Before-and-after scene images
■ ■ ■ ■ ■
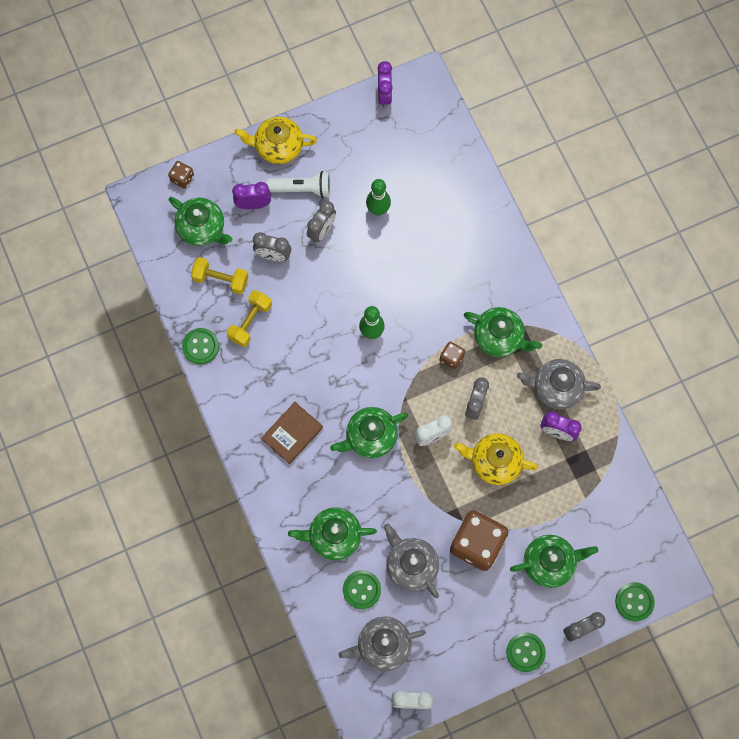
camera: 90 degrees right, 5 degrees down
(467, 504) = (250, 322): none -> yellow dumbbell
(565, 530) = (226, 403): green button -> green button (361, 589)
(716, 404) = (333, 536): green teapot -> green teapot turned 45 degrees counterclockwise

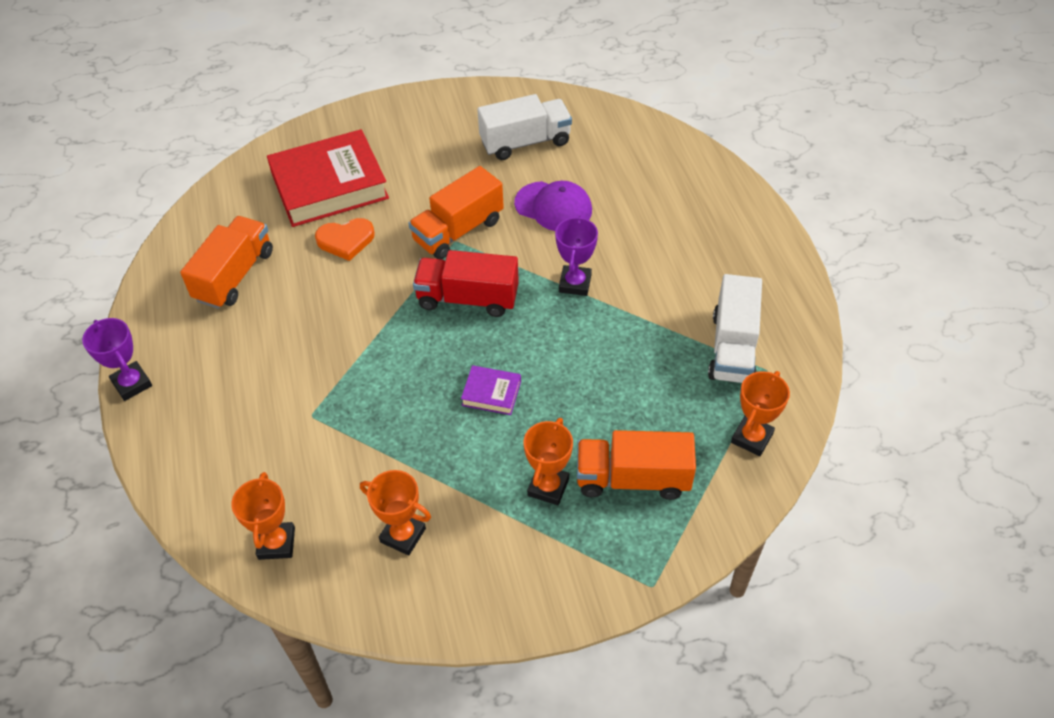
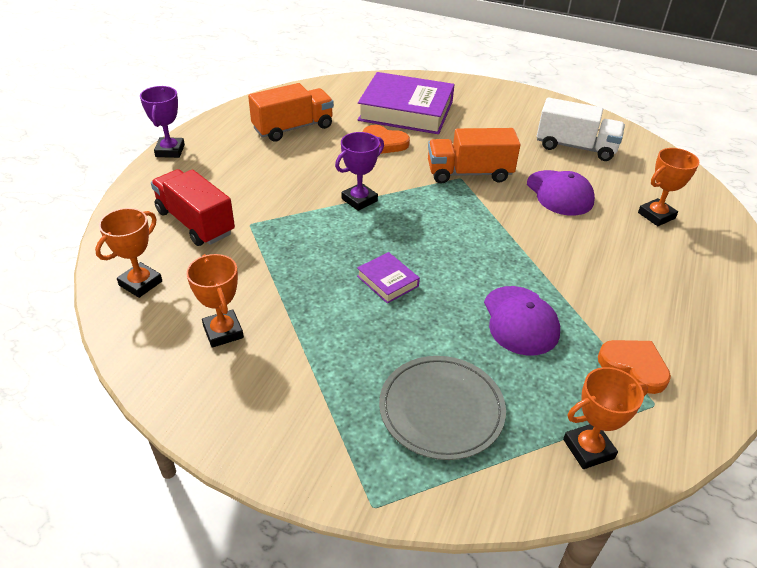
camera: 35 degrees right, 10 degrees down
(329, 186) = (406, 111): red book -> purple book
(468, 298) = (433, 215): red truck -> red truck (195, 223)
(548, 487) = (364, 370): orange trophy -> orange trophy (656, 215)
(575, 283) = (529, 247): purple trophy -> purple trophy (359, 200)
(625, 361) = (520, 320): none -> purple cap
(632, 478) = (441, 409): orange truck -> grey plate
(732, 348) = (634, 366): white truck -> orange heart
■ ■ ■ ■ ■
_DESCRIPTION OF THE TASK_
Leaving out the pictures, please transcribe exactly the lines from the one that holds "(716, 404) = (333, 536): green" through the last line of the entries above, both included.

_YOUR RESPONSE_
(716, 404) = (333, 536): green teapot -> green teapot turned 45 degrees counterclockwise

camera: 35 degrees right, 10 degrees down
(329, 186) = (406, 111): red book -> purple book
(468, 298) = (433, 215): red truck -> red truck (195, 223)
(548, 487) = (364, 370): orange trophy -> orange trophy (656, 215)
(575, 283) = (529, 247): purple trophy -> purple trophy (359, 200)
(625, 361) = (520, 320): none -> purple cap
(632, 478) = (441, 409): orange truck -> grey plate
(732, 348) = (634, 366): white truck -> orange heart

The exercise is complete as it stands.